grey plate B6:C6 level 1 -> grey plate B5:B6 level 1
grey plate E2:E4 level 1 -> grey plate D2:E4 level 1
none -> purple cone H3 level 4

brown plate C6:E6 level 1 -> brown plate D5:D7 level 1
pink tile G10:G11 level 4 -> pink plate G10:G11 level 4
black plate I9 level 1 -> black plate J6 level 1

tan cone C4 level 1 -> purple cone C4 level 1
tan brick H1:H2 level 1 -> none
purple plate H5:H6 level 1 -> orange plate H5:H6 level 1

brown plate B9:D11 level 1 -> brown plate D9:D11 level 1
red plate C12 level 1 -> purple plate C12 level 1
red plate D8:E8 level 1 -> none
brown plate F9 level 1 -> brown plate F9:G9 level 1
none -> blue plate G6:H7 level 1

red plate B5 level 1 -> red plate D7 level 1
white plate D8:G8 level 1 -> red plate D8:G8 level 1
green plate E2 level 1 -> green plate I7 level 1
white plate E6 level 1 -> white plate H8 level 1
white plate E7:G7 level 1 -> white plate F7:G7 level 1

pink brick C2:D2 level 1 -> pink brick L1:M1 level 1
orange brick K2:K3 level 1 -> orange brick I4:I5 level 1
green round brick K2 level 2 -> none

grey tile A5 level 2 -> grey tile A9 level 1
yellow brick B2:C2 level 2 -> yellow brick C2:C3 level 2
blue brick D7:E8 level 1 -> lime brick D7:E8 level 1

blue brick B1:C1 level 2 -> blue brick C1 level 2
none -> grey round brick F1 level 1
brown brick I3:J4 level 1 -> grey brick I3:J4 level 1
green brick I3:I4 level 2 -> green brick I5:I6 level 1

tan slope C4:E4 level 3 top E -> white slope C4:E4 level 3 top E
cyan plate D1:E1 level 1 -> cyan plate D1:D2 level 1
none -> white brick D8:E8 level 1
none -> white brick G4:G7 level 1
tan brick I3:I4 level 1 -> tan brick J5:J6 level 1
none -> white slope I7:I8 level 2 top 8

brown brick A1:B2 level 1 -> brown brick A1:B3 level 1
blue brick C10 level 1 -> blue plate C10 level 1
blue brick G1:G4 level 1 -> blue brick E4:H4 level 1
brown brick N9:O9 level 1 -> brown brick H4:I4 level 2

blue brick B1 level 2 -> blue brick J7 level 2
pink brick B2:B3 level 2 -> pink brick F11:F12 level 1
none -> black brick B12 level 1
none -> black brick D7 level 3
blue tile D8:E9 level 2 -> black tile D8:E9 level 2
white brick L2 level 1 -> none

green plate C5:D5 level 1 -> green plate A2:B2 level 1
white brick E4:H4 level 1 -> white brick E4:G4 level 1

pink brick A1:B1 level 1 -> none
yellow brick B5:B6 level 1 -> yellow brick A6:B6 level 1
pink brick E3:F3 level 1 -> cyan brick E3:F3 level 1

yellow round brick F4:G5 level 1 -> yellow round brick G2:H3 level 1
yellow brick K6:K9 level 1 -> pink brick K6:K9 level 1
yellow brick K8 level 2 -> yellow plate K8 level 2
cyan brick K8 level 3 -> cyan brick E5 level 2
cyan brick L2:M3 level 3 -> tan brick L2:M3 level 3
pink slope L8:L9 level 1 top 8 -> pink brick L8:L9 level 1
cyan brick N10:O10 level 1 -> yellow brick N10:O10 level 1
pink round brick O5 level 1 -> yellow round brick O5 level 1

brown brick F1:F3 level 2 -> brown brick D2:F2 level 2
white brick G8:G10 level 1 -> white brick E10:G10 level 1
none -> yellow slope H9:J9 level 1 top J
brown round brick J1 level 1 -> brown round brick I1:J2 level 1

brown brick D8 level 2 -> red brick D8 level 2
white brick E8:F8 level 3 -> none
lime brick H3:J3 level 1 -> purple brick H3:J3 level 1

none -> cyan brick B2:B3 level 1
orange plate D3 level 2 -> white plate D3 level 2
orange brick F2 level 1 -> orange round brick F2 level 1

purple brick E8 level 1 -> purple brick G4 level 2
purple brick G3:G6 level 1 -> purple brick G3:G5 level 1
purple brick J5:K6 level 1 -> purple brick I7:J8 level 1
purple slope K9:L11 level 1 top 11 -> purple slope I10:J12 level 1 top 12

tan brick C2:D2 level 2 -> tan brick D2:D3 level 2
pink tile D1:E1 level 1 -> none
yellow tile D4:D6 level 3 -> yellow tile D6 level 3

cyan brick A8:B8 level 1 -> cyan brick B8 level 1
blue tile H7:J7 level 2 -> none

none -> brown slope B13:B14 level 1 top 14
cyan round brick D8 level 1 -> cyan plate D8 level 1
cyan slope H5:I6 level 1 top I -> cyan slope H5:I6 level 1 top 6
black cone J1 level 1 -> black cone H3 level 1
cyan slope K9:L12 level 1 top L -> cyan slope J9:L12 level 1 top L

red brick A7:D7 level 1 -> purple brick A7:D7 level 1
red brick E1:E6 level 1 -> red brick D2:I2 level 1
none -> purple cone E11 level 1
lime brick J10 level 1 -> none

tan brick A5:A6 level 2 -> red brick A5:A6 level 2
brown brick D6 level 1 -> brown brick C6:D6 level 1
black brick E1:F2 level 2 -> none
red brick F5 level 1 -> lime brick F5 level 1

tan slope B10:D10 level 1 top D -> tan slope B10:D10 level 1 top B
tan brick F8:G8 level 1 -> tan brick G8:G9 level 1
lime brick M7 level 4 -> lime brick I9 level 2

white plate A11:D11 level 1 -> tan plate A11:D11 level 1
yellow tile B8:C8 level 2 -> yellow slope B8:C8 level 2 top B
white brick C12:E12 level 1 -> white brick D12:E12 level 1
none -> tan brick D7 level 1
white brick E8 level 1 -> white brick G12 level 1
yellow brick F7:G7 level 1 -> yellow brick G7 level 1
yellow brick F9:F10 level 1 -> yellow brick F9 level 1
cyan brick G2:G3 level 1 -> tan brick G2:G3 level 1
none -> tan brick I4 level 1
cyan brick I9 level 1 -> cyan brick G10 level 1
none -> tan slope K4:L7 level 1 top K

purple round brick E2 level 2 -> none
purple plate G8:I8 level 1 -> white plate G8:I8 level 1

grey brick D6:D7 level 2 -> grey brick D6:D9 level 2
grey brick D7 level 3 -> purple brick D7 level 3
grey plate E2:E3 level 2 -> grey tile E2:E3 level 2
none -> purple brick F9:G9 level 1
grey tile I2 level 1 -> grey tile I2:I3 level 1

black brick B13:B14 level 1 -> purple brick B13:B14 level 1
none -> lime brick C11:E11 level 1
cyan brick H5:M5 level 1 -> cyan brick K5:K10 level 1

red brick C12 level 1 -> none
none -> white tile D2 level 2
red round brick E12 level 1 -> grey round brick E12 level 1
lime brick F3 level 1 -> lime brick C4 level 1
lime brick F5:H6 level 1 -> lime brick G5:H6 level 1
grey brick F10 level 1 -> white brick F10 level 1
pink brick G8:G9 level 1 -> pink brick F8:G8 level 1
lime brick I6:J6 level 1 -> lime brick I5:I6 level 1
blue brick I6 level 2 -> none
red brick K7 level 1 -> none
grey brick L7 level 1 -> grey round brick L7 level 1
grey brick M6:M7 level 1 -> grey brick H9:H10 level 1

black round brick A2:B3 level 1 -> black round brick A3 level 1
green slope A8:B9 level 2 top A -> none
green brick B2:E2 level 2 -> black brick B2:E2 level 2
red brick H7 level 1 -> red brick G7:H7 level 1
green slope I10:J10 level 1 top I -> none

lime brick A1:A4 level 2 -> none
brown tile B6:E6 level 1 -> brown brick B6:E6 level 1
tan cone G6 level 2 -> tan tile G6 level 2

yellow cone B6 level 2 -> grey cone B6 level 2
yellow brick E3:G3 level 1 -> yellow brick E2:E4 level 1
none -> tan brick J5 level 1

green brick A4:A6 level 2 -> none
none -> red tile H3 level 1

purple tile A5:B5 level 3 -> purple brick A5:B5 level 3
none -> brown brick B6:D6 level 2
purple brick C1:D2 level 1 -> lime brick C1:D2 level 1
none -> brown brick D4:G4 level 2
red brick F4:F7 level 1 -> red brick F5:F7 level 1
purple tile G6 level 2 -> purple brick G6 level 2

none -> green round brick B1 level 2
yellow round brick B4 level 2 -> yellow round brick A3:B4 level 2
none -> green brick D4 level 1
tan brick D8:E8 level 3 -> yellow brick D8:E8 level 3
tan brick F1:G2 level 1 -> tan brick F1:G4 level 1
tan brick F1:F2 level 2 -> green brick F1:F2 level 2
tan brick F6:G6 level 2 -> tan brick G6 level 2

#####

▶ [Try it] Retype exactly the span of lines from the one with "none -> white tile D2 level 2" through the one with "pink brick G8:G9"; include both ends and omit the rest of the material.

▶ [Solution for this task]
none -> white tile D2 level 2
red round brick E12 level 1 -> grey round brick E12 level 1
lime brick F3 level 1 -> lime brick C4 level 1
lime brick F5:H6 level 1 -> lime brick G5:H6 level 1
grey brick F10 level 1 -> white brick F10 level 1
pink brick G8:G9 level 1 -> pink brick F8:G8 level 1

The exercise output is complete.